→ **About this task**
Return exactly the span of lines in the following data that opens with the line containing "camera: 15 degrees right, 10 degrees up" and closes with the line containing "(344, 350) = (420, 327): red". Include nothing else.

(Spatial reasoning data)
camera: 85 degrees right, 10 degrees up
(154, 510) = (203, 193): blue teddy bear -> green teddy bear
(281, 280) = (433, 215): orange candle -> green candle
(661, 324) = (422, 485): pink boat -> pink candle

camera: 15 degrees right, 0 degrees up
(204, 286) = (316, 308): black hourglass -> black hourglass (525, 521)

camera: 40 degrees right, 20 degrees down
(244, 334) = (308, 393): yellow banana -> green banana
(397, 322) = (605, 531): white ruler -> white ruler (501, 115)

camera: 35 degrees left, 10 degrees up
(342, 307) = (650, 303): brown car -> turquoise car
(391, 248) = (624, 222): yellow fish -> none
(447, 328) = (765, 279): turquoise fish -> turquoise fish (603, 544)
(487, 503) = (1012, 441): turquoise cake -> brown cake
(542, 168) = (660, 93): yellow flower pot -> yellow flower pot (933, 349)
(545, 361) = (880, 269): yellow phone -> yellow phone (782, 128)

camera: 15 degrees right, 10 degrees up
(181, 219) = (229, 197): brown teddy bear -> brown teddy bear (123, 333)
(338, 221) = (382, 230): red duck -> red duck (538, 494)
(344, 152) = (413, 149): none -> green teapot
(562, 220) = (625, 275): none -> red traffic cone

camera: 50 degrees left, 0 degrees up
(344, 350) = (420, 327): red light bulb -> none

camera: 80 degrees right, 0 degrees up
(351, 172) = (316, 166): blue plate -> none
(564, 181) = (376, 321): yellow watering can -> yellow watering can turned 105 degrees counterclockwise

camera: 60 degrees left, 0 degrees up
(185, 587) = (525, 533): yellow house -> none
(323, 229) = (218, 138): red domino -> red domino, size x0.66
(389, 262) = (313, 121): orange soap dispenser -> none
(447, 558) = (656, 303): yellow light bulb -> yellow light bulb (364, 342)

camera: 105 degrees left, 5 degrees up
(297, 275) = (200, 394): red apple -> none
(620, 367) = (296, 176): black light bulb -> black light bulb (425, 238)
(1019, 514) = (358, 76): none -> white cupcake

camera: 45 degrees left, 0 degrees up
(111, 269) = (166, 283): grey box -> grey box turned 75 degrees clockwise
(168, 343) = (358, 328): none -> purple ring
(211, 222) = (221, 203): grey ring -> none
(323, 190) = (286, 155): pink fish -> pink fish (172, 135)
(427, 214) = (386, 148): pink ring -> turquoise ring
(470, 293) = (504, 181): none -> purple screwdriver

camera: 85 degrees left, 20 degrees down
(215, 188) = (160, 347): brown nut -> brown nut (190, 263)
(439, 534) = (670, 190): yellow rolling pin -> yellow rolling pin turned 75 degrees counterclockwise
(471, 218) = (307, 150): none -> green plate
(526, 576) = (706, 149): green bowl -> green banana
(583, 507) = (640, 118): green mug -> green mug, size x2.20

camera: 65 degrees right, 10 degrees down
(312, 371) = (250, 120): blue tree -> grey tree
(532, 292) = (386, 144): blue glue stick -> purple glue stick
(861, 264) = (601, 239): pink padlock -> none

→ **Finished exercise**
camera: 15 degrees right, 10 degrees up
(181, 219) = (229, 197): brown teddy bear -> brown teddy bear (123, 333)
(338, 221) = (382, 230): red duck -> red duck (538, 494)
(344, 152) = (413, 149): none -> green teapot
(562, 220) = (625, 275): none -> red traffic cone

camera: 50 degrees left, 0 degrees up
(344, 350) = (420, 327): red light bulb -> none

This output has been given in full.